AIM OF THE TASK
Below is a set of entries. Reproduce exactly the lines from the one containing "(480, 238) = (385, 557): green ruler -> none" through the end, both included.

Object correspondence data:

● ● ●

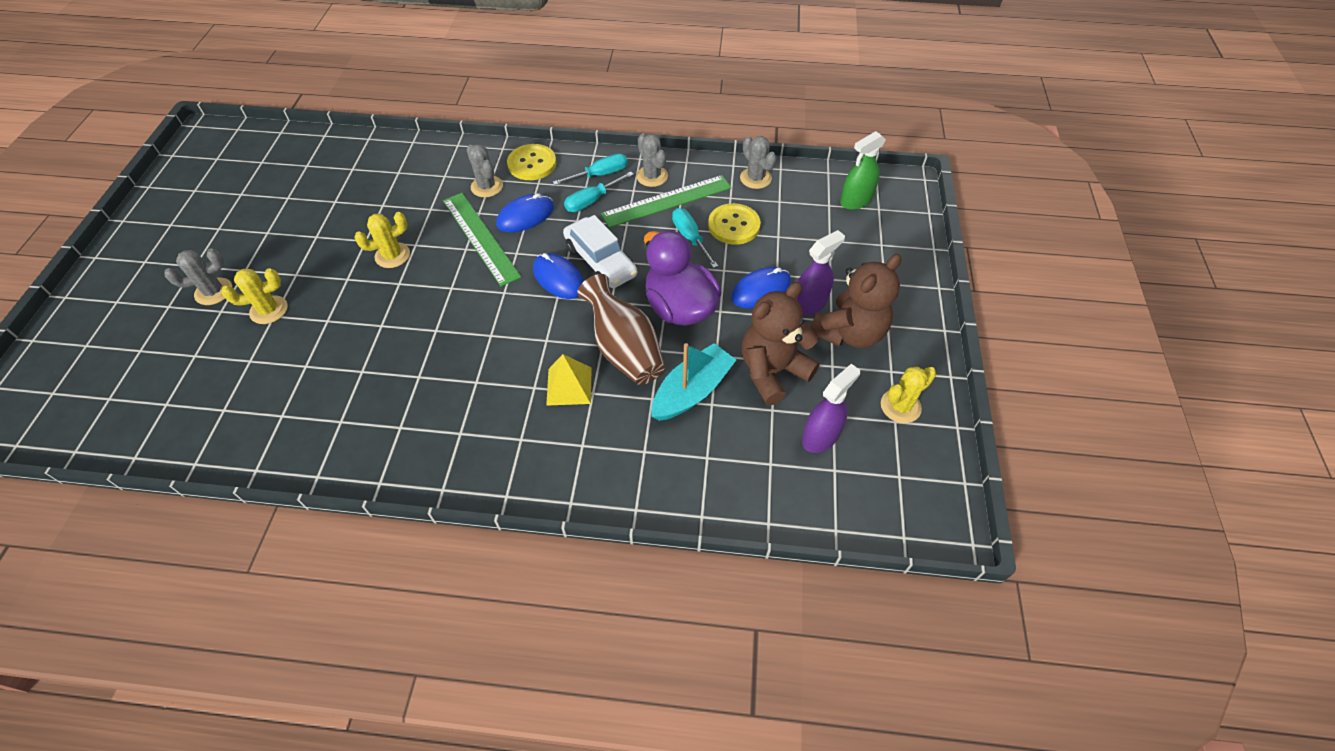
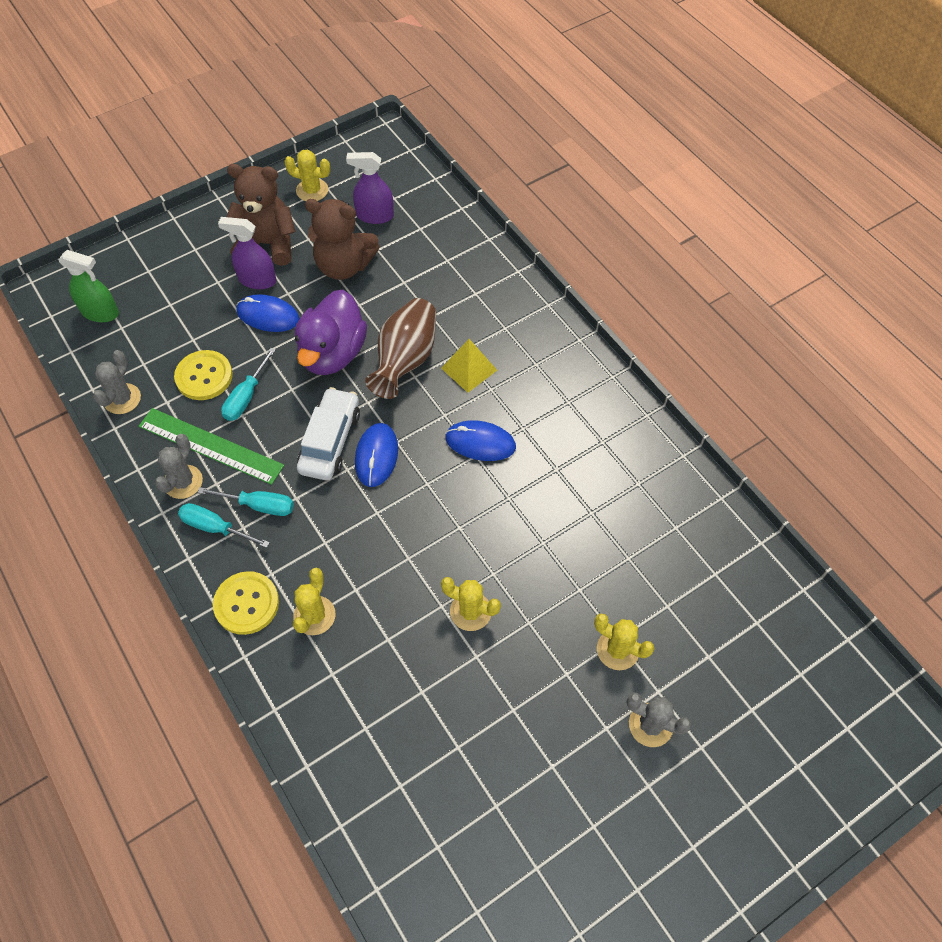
camera: 130 degrees left, 5 degrees up
(480, 238) = (385, 557): green ruler -> none
(487, 186) = (314, 615): grey cactus -> yellow cactus
(525, 216) = (325, 544): blue mouse -> blue mouse (480, 442)
(692, 391) = (403, 298): turquoise boat -> none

● ● ●

SOLUTION
(480, 238) = (385, 557): green ruler -> none
(487, 186) = (314, 615): grey cactus -> yellow cactus
(525, 216) = (325, 544): blue mouse -> blue mouse (480, 442)
(692, 391) = (403, 298): turquoise boat -> none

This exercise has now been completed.